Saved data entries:

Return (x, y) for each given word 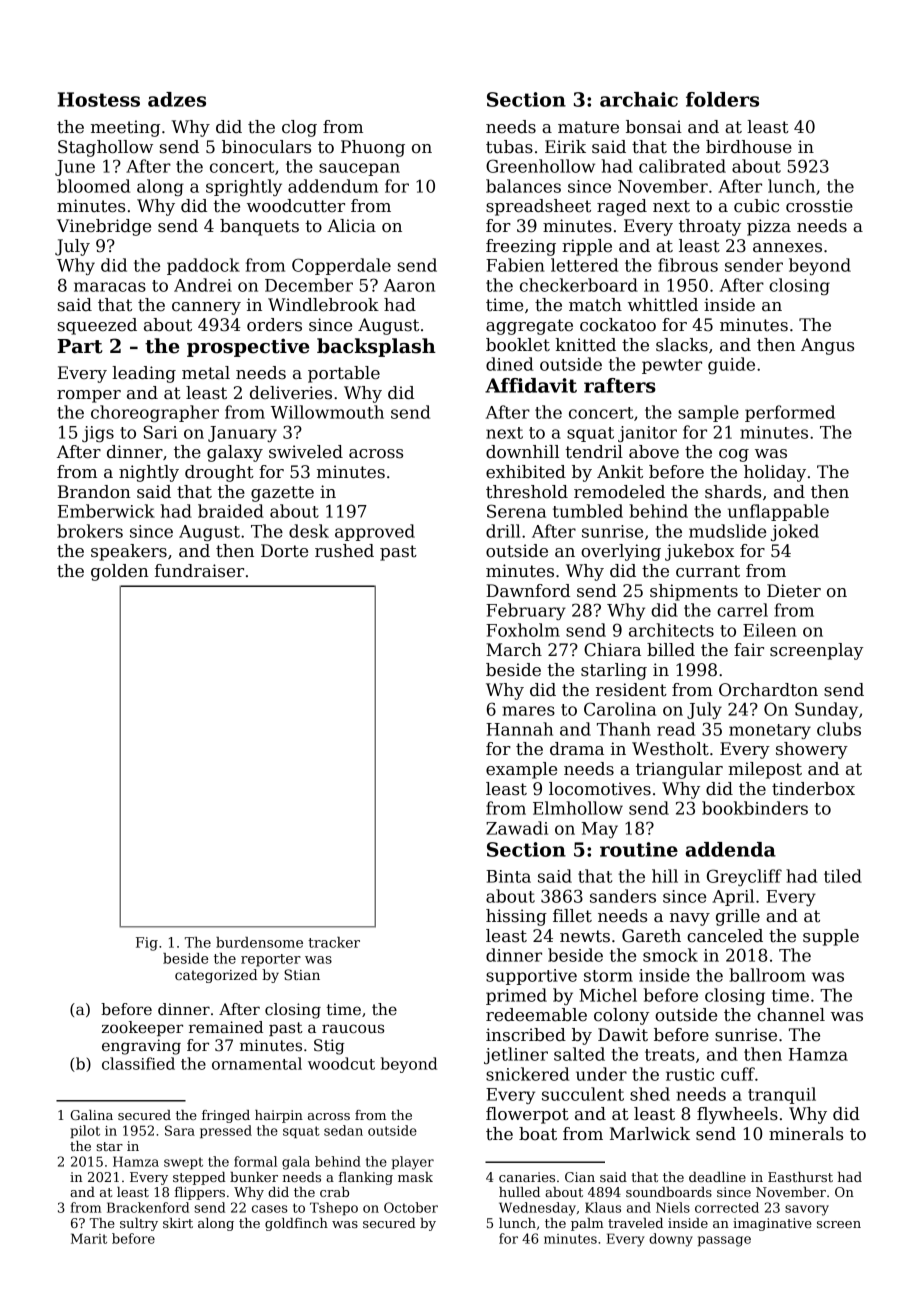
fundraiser (199, 571)
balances (523, 186)
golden (120, 572)
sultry (139, 1224)
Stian (302, 974)
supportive (531, 977)
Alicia (351, 225)
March (514, 650)
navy (690, 919)
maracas (110, 287)
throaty (710, 227)
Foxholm (523, 630)
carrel (742, 610)
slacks (682, 345)
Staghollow (105, 148)
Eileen (770, 630)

Your task:
Rewrite the rows above as a numbered list, skipping any blank lines. Leave the pictures out of your answer.

Answer to this exercise:
1. Return (x, y) for each given word 
2. fundraiser (199, 571)
3. balances (523, 186)
4. golden (120, 572)
5. sultry (139, 1224)
6. Stian (302, 974)
7. supportive (531, 977)
8. Alicia (351, 225)
9. March (514, 650)
10. navy (690, 919)
11. maracas (110, 287)
12. throaty (710, 227)
13. Foxholm (523, 630)
14. carrel (742, 610)
15. slacks (682, 345)
16. Staghollow (105, 148)
17. Eileen (770, 630)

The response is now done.